**GOAL OF THE EXERCISE:** Could you reproduce, word for word, everything below from the line containing "R8: 680 (GND, LINE2) -> 680 (LINE2, U5/in-)" down to the line containing "U6 pin in-: BUF -> -15V", with both of those lines included and no others?

**AVAILABLE DATA:**
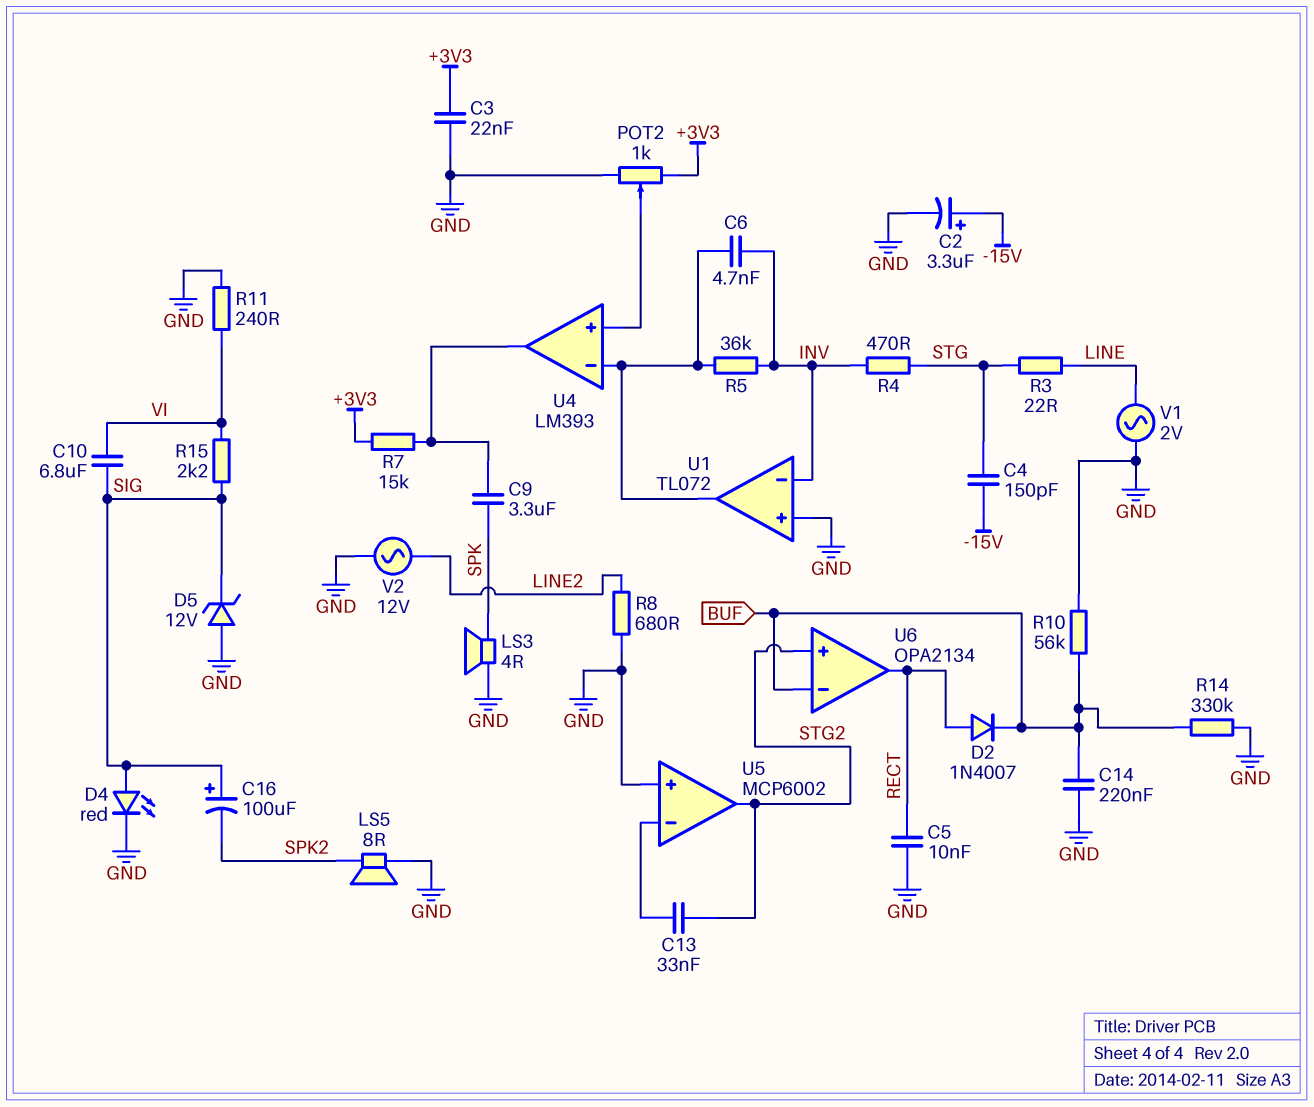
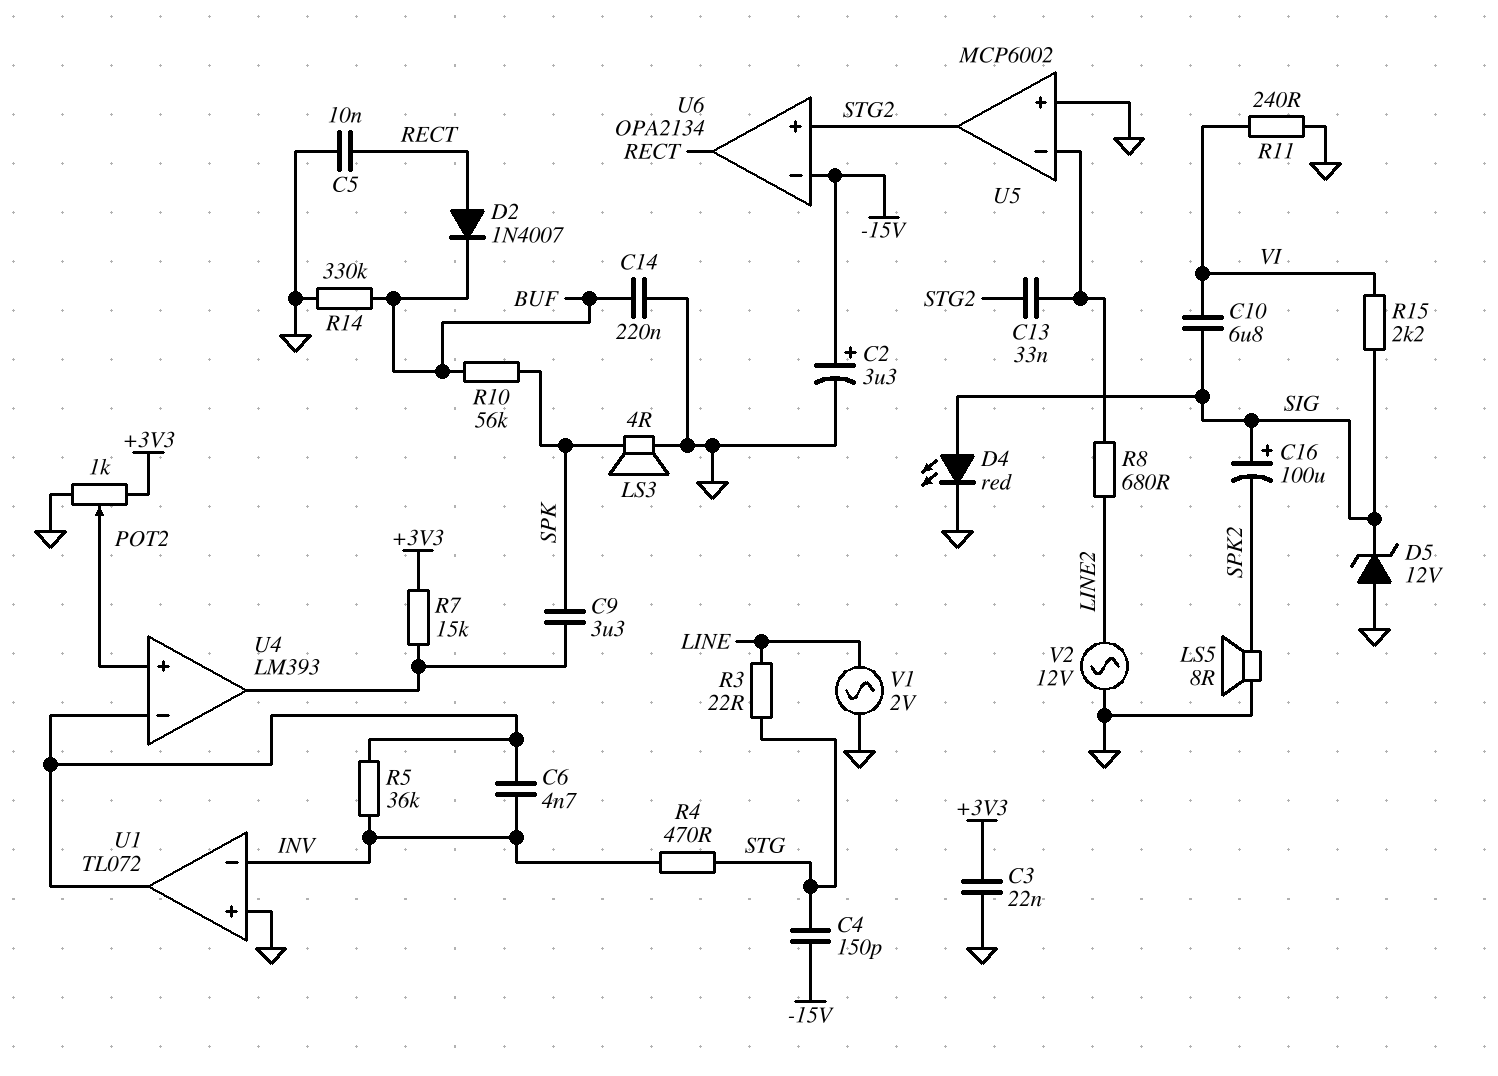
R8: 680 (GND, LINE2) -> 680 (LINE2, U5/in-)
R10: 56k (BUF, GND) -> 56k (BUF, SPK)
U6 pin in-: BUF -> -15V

...

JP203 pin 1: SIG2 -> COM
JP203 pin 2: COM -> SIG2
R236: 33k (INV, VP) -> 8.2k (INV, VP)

**COMPLETED EXERCISE:**
R8: 680 (GND, LINE2) -> 680 (LINE2, U5/in-)
R10: 56k (BUF, GND) -> 56k (BUF, SPK)
U6 pin in-: BUF -> -15V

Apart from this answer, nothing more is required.